Segment Start: Data
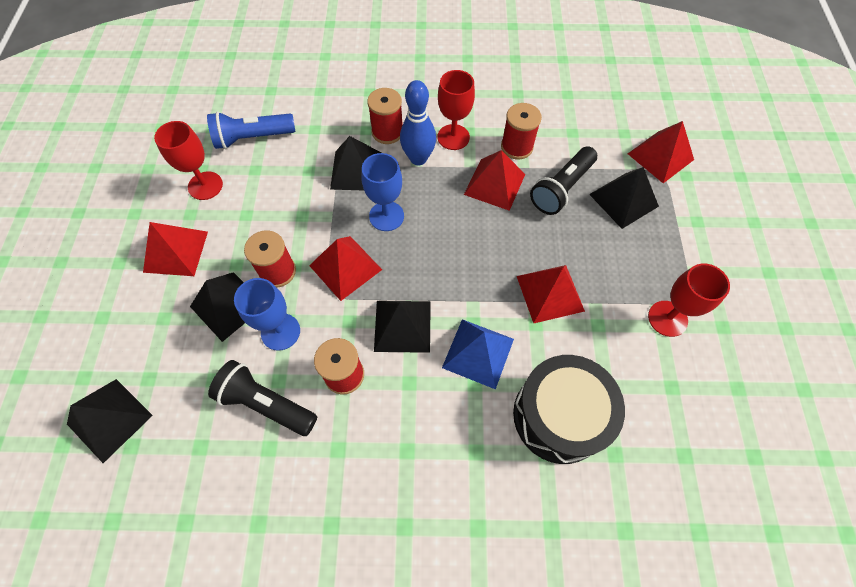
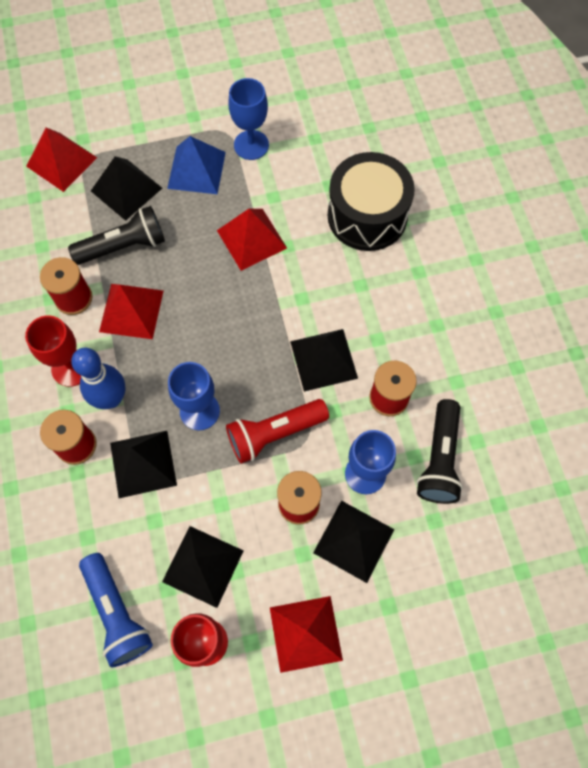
camera: 105 degrees left, 5 degrees up
(109, 419) = (507, 606): black pyramid -> black pyramid (203, 566)
(345, 267) = (274, 434): red pyramid -> red flashlight
(478, 353) = (331, 288): blue pyramid -> blue pyramid (196, 170)
(561, 189) = (124, 246): black flashlight -> black flashlight turned 45 degrees counterclockwise
(667, 318) = (251, 145): red goblet -> blue goblet

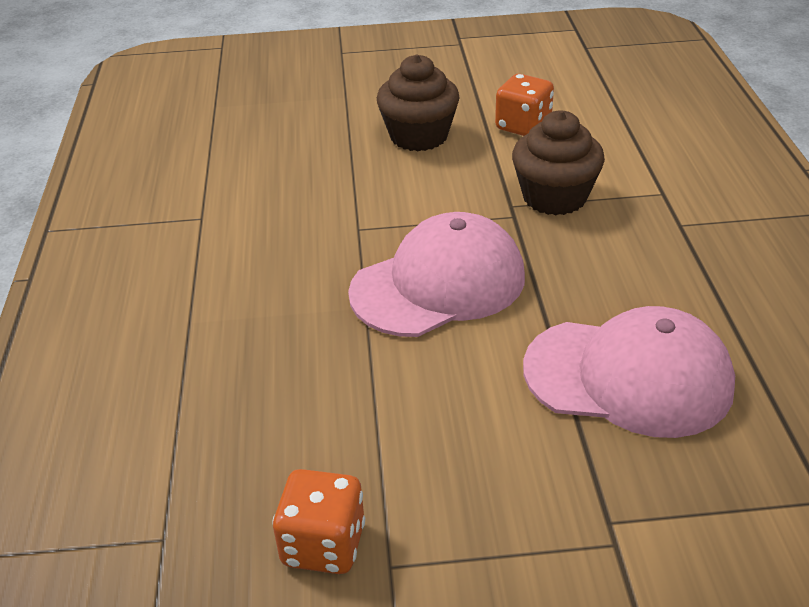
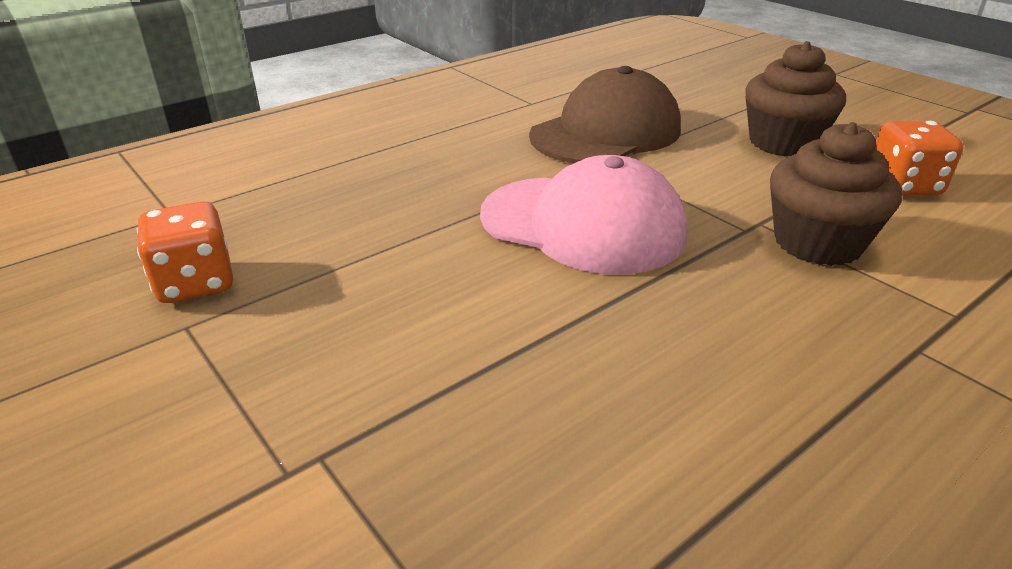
camera: 55 degrees right, 5 degrees down
(308, 205) = (606, 132): none -> brown cap
(628, 377) = (575, 395): pink cap -> none

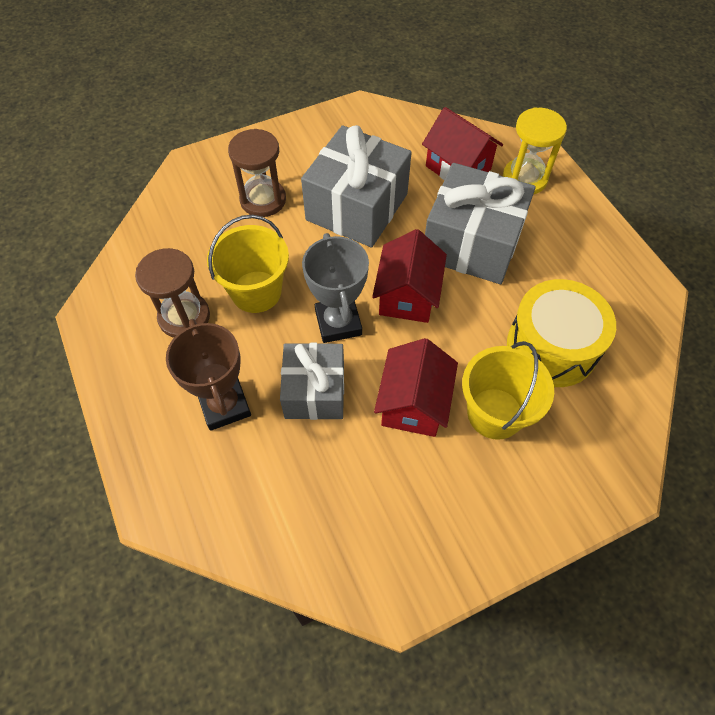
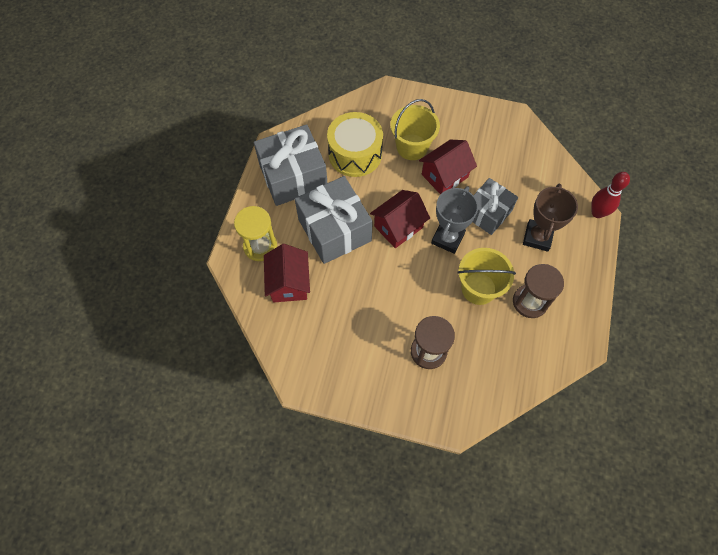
camera: 140 degrees left, 5 degrees up
(157, 508) = (597, 213): none -> red bowling pin
(357, 207) = (375, 302): grey gift -> grey gift (293, 176)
Segment End: Data
> _Work task_: Go to the line containing "(478, 353) = (331, 288): blue", then write out word for word every line from there to the end of the listing. Keep both end lines and drop the pictures.

> _Expected answer_:
(478, 353) = (331, 288): blue pyramid -> blue pyramid (196, 170)
(561, 189) = (124, 246): black flashlight -> black flashlight turned 45 degrees counterclockwise
(667, 318) = (251, 145): red goblet -> blue goblet

camera: 55 degrees right, 5 degrees down
(308, 205) = (606, 132): none -> brown cap
(628, 377) = (575, 395): pink cap -> none

camera: 140 degrees left, 5 degrees up
(157, 508) = (597, 213): none -> red bowling pin
(357, 207) = (375, 302): grey gift -> grey gift (293, 176)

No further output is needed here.